Assigned task —
Exclude the pictures, and otherwise reproduce the data in full.

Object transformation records

****************************************

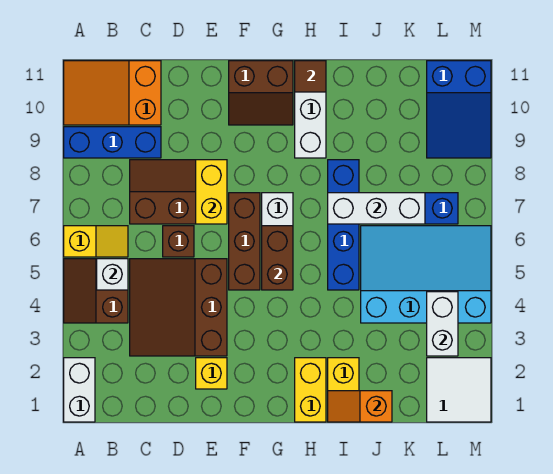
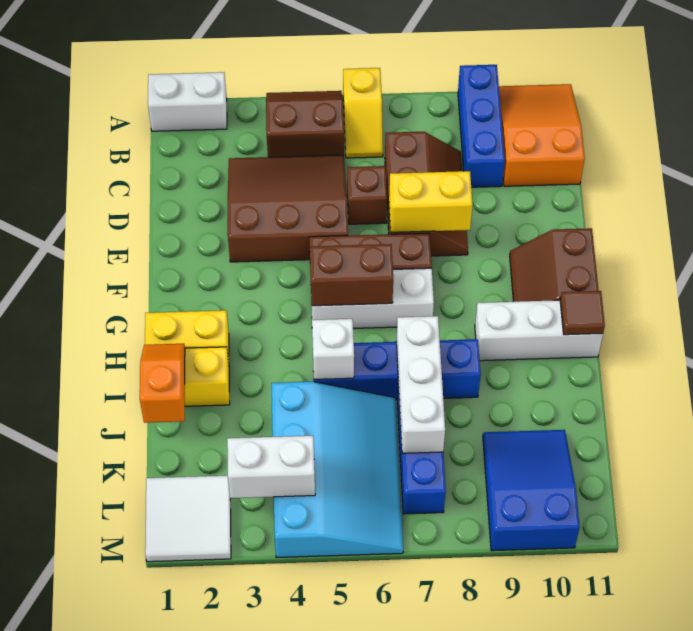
white brick B5 level 2 -> white brick I5 level 2
yellow brick E2 level 1 -> none
blue slope L9:M11 level 1 top 11 -> blue slope K9:M10 level 1 top M

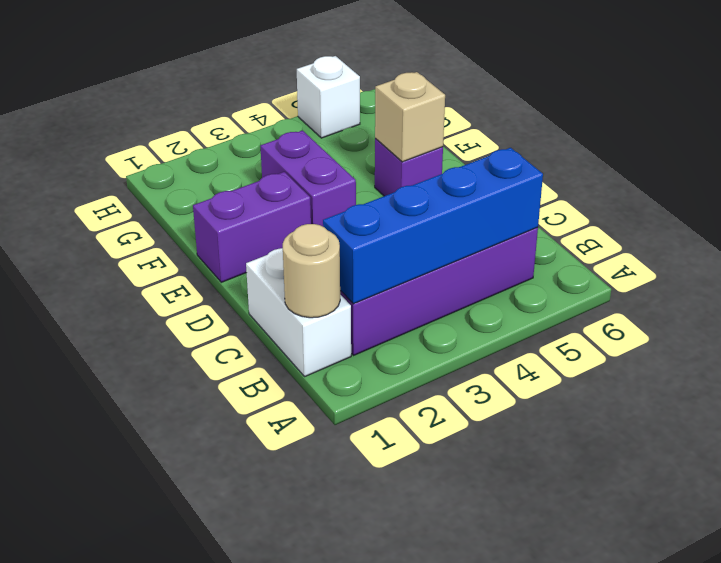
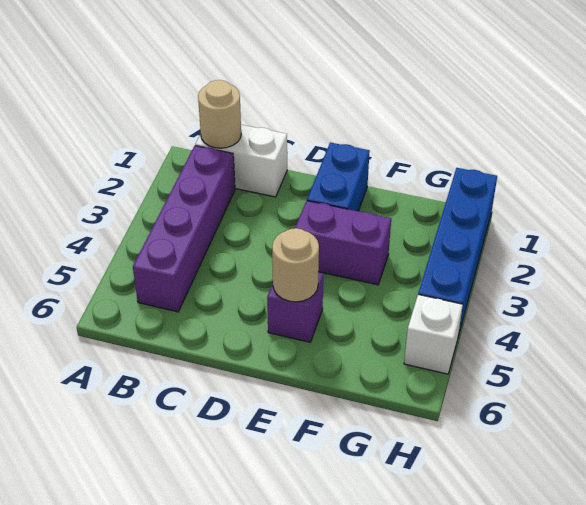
blue brick B2:B5 level 2 -> blue brick H1:H4 level 1
purple brick E1:E2 level 1 -> blue brick E1:E2 level 1
tan brick E5 level 2 -> tan round brick E5 level 2

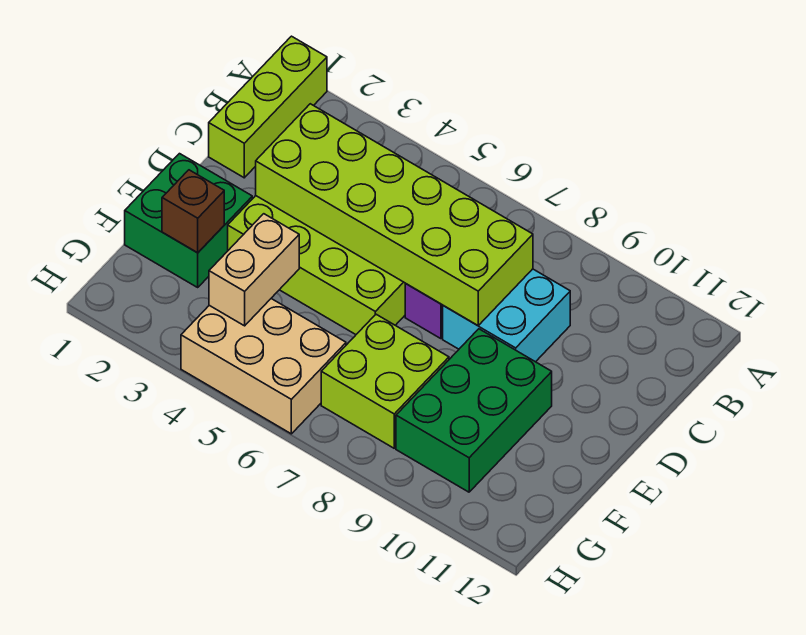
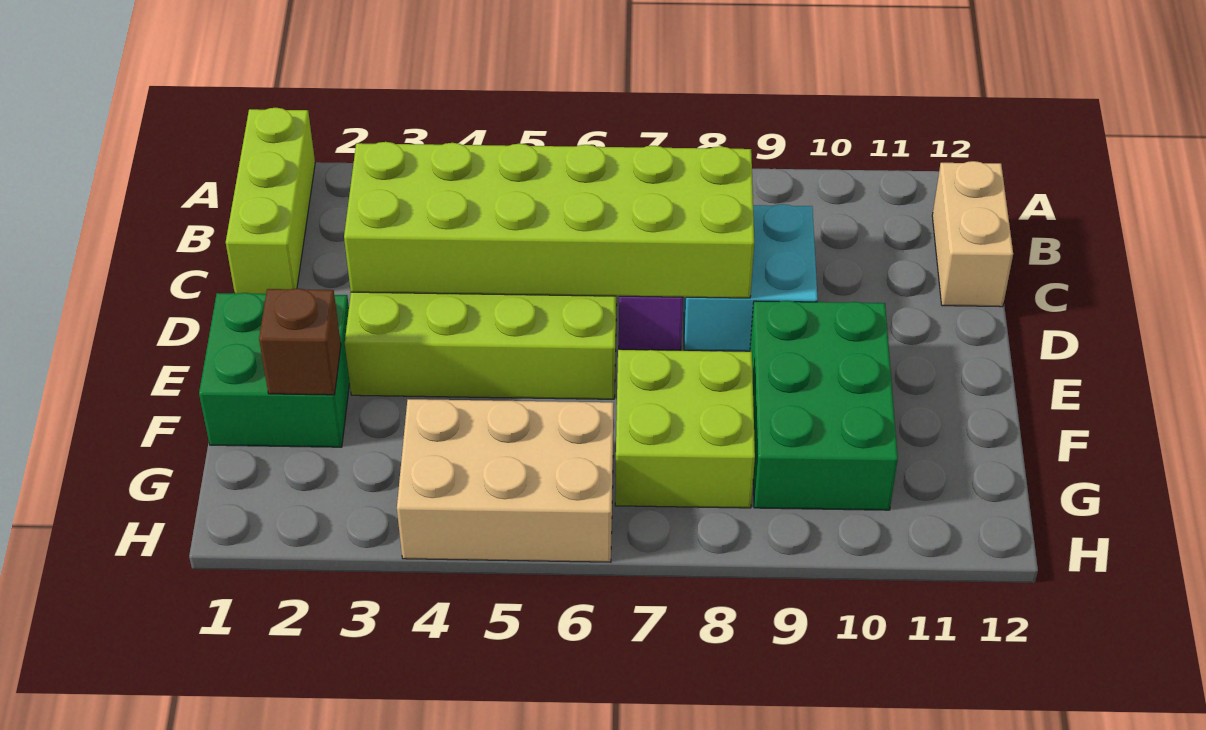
tan brick F4:G4 level 2 -> tan brick B12:C12 level 1

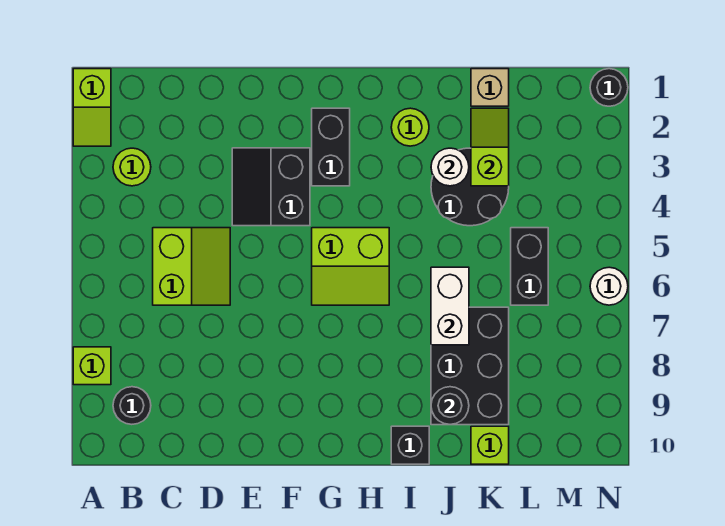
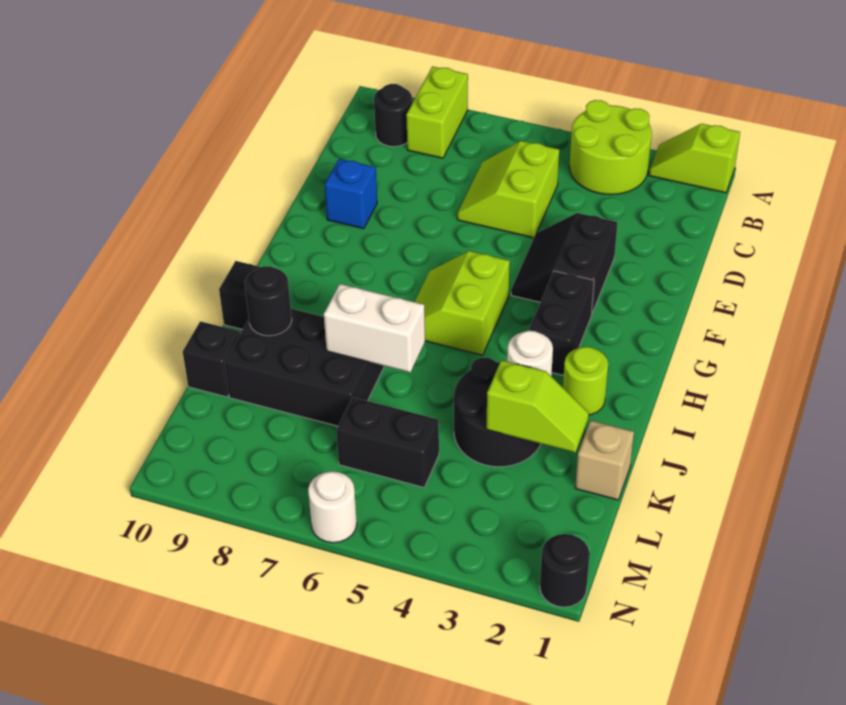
lime brick A8 level 1 -> lime brick A8:B8 level 1
lime round brick B3 level 1 -> lime round brick A3:B4 level 1
lime slope C5:D6 level 1 top C -> lime slope C5:D6 level 1 top 5
black slope E3:F4 level 1 top F -> black slope E3:F4 level 1 top 3
none -> blue brick E9 level 1
black brick G2:G3 level 1 -> black brick G3:H3 level 1
lime brick K10 level 1 -> black brick K10 level 1

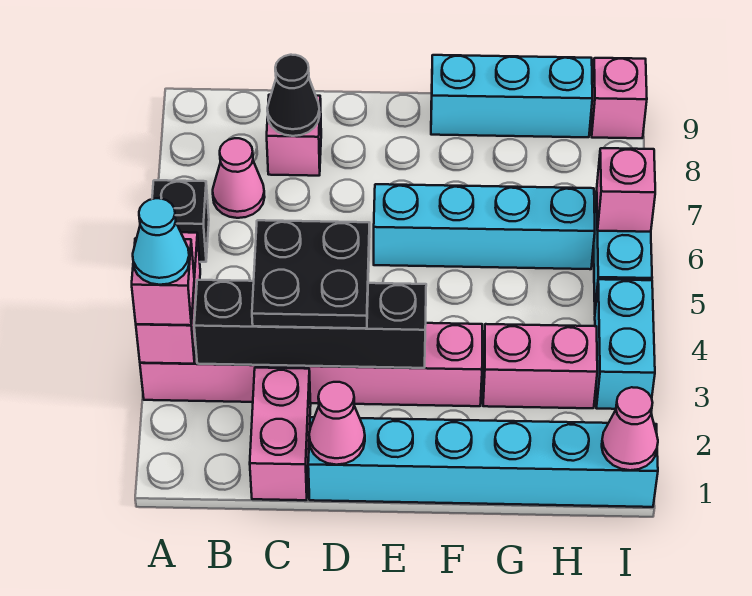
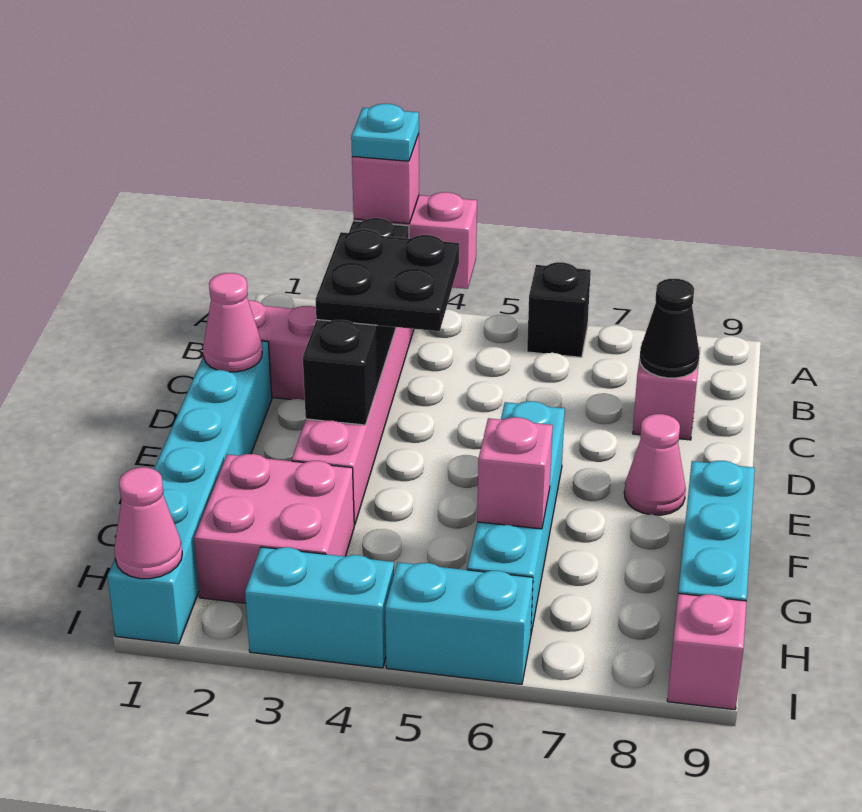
cyan cone A3 level 4 -> cyan plate A3 level 4
pink cone B7 level 1 -> pink cone E8 level 1
pink brick G3:H3 level 1 -> pink brick G2:H3 level 1
pink brick I6 level 2 -> pink brick G6 level 2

****************************************

Answer section —
white brick B5 level 2 -> white brick I5 level 2
yellow brick E2 level 1 -> none
blue slope L9:M11 level 1 top 11 -> blue slope K9:M10 level 1 top M

blue brick B2:B5 level 2 -> blue brick H1:H4 level 1
purple brick E1:E2 level 1 -> blue brick E1:E2 level 1
tan brick E5 level 2 -> tan round brick E5 level 2

tan brick F4:G4 level 2 -> tan brick B12:C12 level 1

lime brick A8 level 1 -> lime brick A8:B8 level 1
lime round brick B3 level 1 -> lime round brick A3:B4 level 1
lime slope C5:D6 level 1 top C -> lime slope C5:D6 level 1 top 5
black slope E3:F4 level 1 top F -> black slope E3:F4 level 1 top 3
none -> blue brick E9 level 1
black brick G2:G3 level 1 -> black brick G3:H3 level 1
lime brick K10 level 1 -> black brick K10 level 1

cyan cone A3 level 4 -> cyan plate A3 level 4
pink cone B7 level 1 -> pink cone E8 level 1
pink brick G3:H3 level 1 -> pink brick G2:H3 level 1
pink brick I6 level 2 -> pink brick G6 level 2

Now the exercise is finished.